Requirement
An acceptable answer repeats exactly the line with "camera: 55 degrees left, 10 degrees up" and each line after it through the end of the entries, and includes nothing else.

**** Data provided ****

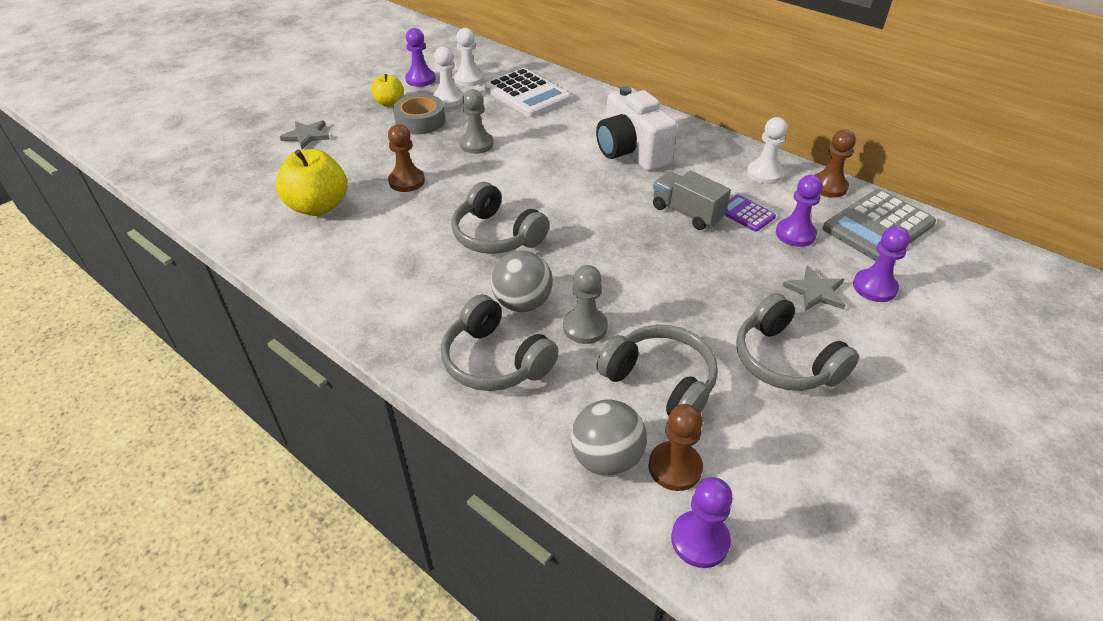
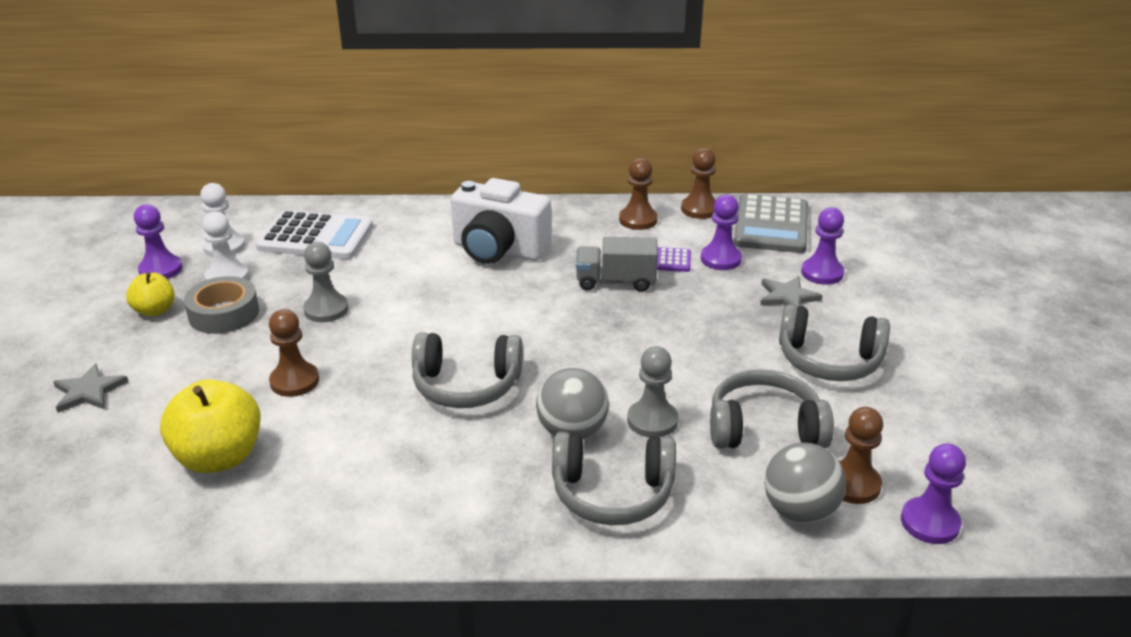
camera: 40 degrees left, 10 degrees down
(764, 174) = (638, 220): white pawn -> brown pawn

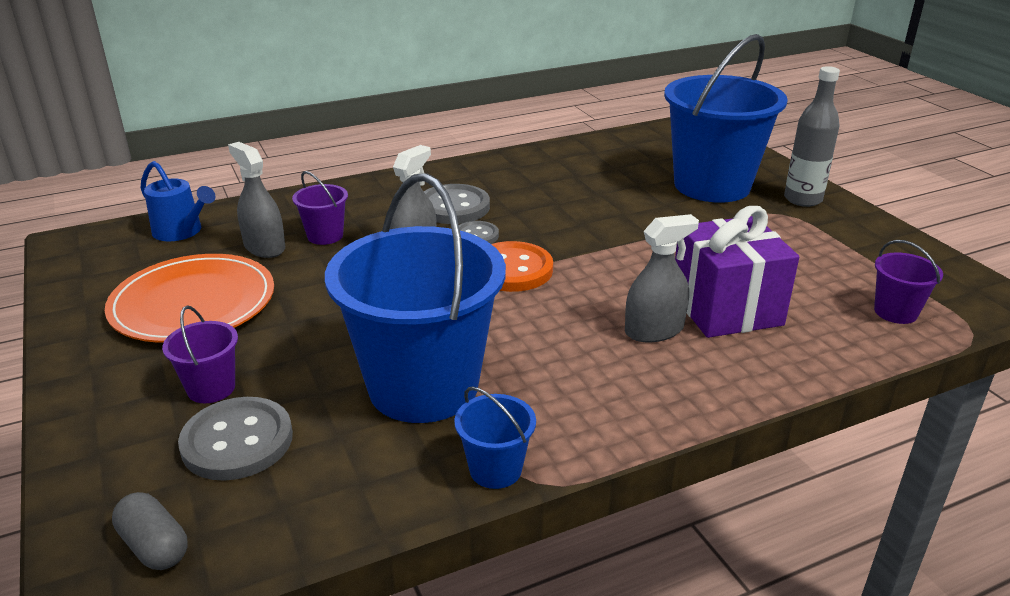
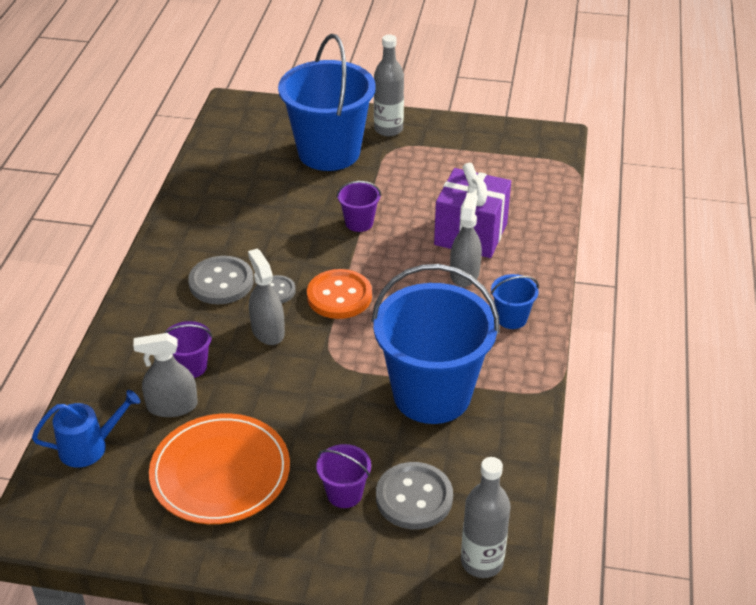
camera: 55 degrees left, 10 degrees up
(154, 546) = (482, 562): grey capsule -> grey bottle
(495, 469) = (530, 398): blue bucket -> blue bucket (511, 318)
(895, 312) = (532, 178): purple bucket -> purple bucket (359, 223)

****

Task solution
camera: 55 degrees left, 10 degrees up
(154, 546) = (482, 562): grey capsule -> grey bottle
(495, 469) = (530, 398): blue bucket -> blue bucket (511, 318)
(895, 312) = (532, 178): purple bucket -> purple bucket (359, 223)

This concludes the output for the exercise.